*EXERCISE INSTRUCTIONS:* Give the number of lines in the records below that include "tile", and nothing more.

*GIVEN ENTRIES:*
==*==

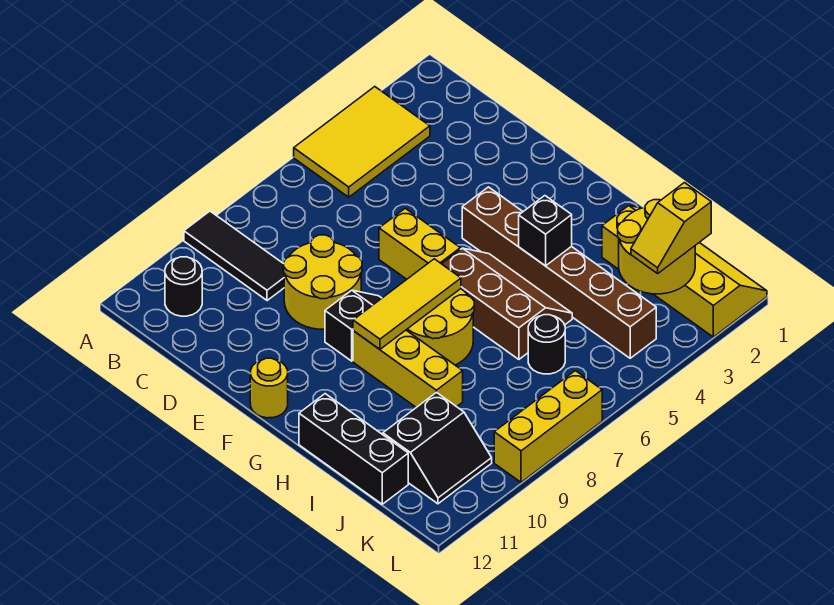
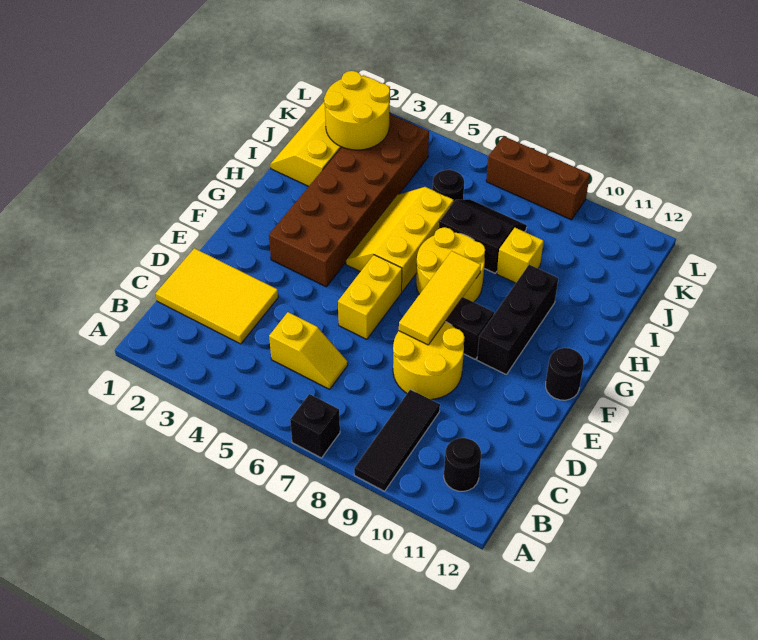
yellow tile A3:B5 level 1 -> yellow tile C1:D3 level 1
brown brick F4:K4 level 1 -> brown brick F3:K4 level 1
yellow round brick F12 level 1 -> black round brick F12 level 1
brown slope G5:I6 level 1 top 6 -> yellow slope G5:I6 level 1 top 6
yellow tile G7:G9 level 2 -> yellow tile E8:G8 level 2
yellow brick G9:I9 level 1 -> yellow brick I9 level 1
black brick H4 level 2 -> black brick A7 level 1
black brick H12:J12 level 1 -> black brick F10:H10 level 1
black slope J10:K11 level 1 top J -> black slope I7:J8 level 1 top I
yellow slope K2:K3 level 3 top 2 -> yellow slope C5:C6 level 1 top 5
yellow brick L7:L9 level 1 -> brown brick L7:L9 level 1

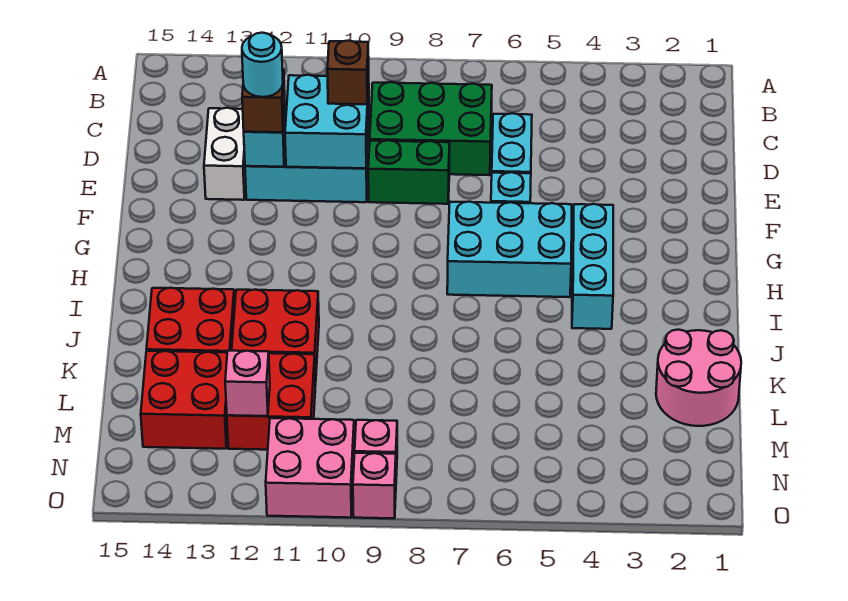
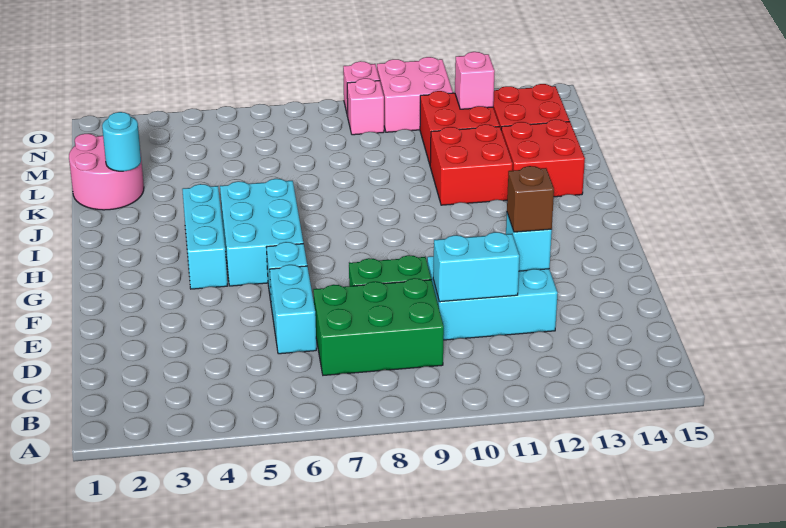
cyan brick D10:E11 level 2 -> cyan brick D10:D11 level 2
brown brick D10 level 3 -> none
white brick D13:E13 level 1 -> none
cyan round brick E12 level 4 -> cyan round brick K2 level 2
cyan brick G5:H7 level 1 -> cyan brick G5:I6 level 1

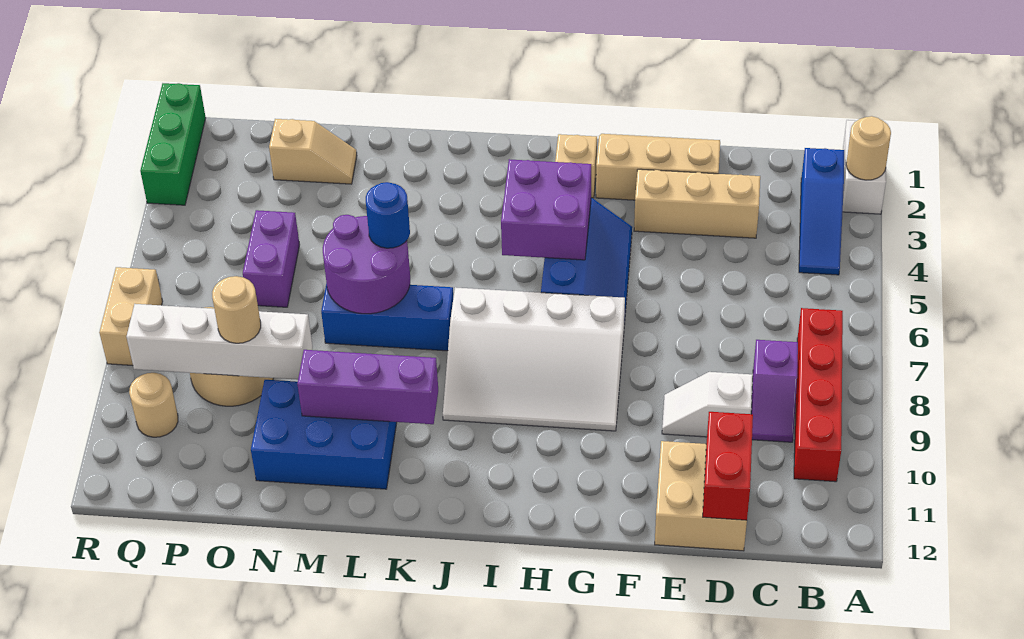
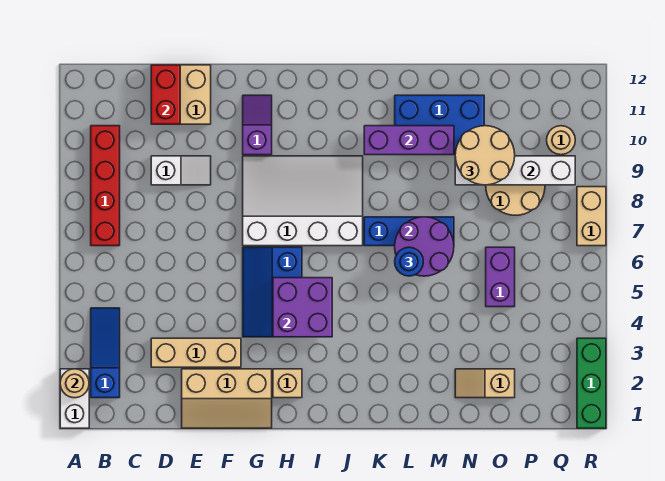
purple slope C8:C9 level 1 top 8 -> purple slope G10:G11 level 1 top 10
tan round brick O9 level 3 -> tan round brick N9:O10 level 3

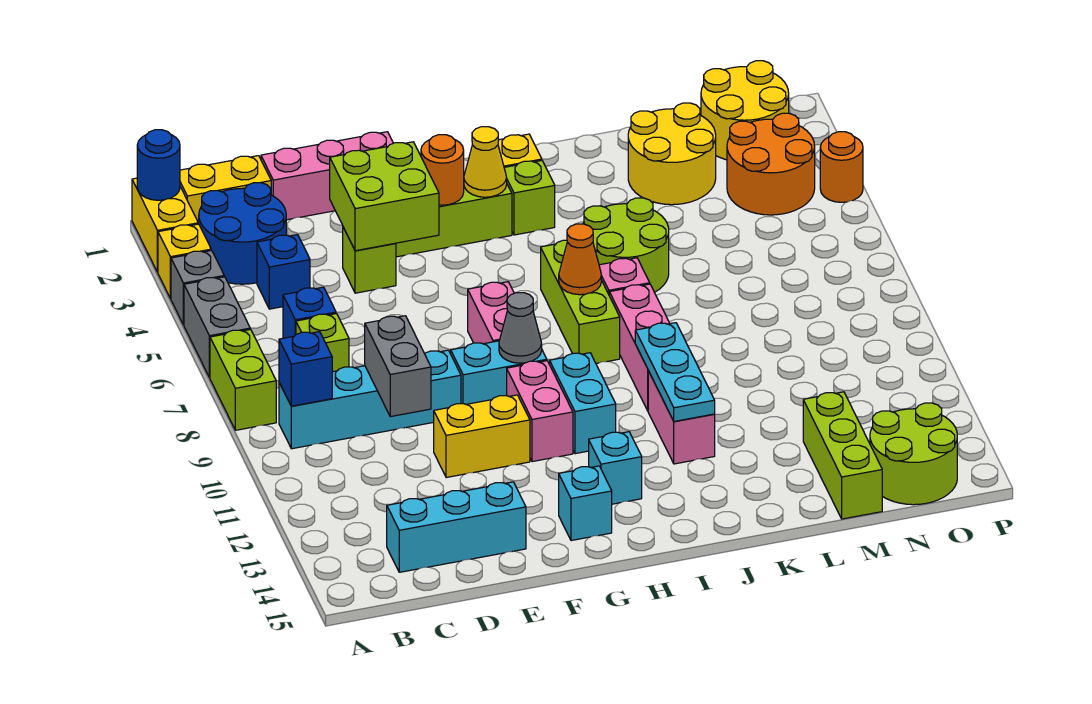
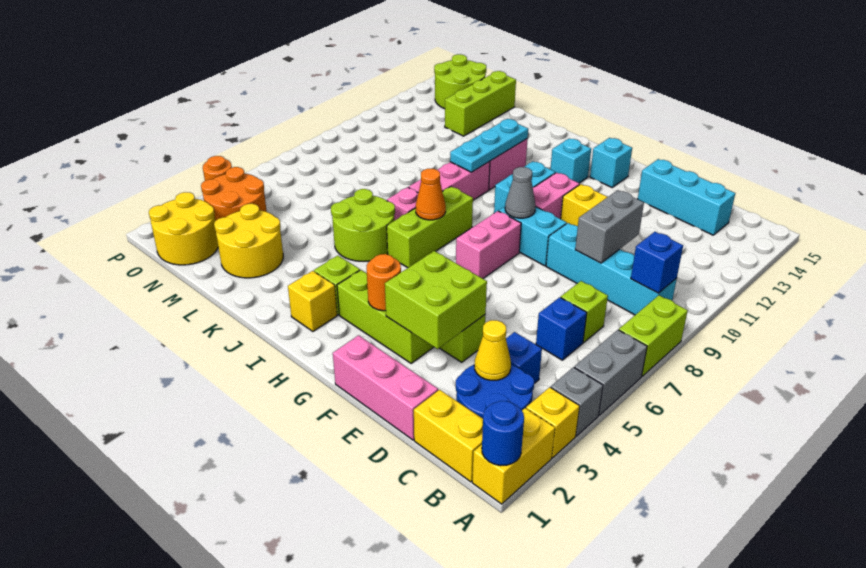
yellow cone H3 level 2 -> yellow cone C3 level 2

==*==

*ANSWER FOR THE TASK:* 2